======== TASK MATERIAL

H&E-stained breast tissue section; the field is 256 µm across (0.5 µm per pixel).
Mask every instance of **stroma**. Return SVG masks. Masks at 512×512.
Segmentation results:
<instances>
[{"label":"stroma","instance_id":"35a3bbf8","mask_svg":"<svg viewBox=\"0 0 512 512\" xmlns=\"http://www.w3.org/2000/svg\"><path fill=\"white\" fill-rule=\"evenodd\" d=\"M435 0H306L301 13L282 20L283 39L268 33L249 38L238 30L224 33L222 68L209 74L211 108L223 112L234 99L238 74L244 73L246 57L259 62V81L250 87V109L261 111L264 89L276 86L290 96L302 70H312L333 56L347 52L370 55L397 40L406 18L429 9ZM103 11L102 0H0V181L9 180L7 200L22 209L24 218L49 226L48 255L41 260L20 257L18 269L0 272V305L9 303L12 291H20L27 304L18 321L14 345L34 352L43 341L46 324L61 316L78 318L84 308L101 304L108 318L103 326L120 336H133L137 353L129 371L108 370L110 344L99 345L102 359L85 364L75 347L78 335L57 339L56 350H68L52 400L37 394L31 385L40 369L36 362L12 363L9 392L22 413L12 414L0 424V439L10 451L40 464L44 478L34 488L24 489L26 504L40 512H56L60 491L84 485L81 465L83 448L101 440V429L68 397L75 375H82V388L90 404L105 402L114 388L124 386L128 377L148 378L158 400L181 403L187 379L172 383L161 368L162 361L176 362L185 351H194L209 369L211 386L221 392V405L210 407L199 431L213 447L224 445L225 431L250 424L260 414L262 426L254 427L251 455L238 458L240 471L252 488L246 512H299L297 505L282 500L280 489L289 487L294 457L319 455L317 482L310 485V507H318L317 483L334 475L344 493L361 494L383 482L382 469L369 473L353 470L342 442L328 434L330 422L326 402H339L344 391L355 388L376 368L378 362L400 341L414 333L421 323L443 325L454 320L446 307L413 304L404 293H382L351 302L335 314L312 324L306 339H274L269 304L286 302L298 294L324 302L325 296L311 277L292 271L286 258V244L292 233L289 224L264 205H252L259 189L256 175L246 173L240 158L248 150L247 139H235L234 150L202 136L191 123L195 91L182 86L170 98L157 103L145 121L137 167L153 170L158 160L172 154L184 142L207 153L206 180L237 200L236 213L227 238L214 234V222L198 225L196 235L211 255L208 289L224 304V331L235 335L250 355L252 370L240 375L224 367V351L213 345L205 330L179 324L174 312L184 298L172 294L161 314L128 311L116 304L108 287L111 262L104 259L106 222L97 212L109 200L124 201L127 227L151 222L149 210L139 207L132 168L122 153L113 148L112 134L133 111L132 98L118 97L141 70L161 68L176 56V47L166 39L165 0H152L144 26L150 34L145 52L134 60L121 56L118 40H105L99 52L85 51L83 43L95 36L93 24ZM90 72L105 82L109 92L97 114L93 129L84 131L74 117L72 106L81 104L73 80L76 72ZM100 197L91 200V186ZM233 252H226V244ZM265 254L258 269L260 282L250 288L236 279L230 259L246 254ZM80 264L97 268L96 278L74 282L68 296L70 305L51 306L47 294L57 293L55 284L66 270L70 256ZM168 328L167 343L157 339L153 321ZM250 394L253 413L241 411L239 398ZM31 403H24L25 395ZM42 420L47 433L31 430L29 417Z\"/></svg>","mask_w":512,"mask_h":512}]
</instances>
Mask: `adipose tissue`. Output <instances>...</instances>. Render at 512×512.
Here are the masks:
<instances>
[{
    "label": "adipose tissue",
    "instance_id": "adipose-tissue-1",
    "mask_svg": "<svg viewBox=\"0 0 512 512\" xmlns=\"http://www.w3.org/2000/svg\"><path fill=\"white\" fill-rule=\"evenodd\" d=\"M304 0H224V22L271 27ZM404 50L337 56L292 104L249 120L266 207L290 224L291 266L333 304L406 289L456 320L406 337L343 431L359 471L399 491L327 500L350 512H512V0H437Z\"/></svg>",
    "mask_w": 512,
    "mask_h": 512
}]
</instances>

================

## WHAT YOU WILL DO
Only a number is wanted: how many lines contain "adipose"?

## RESPONSE TO THIS EXERCISE
3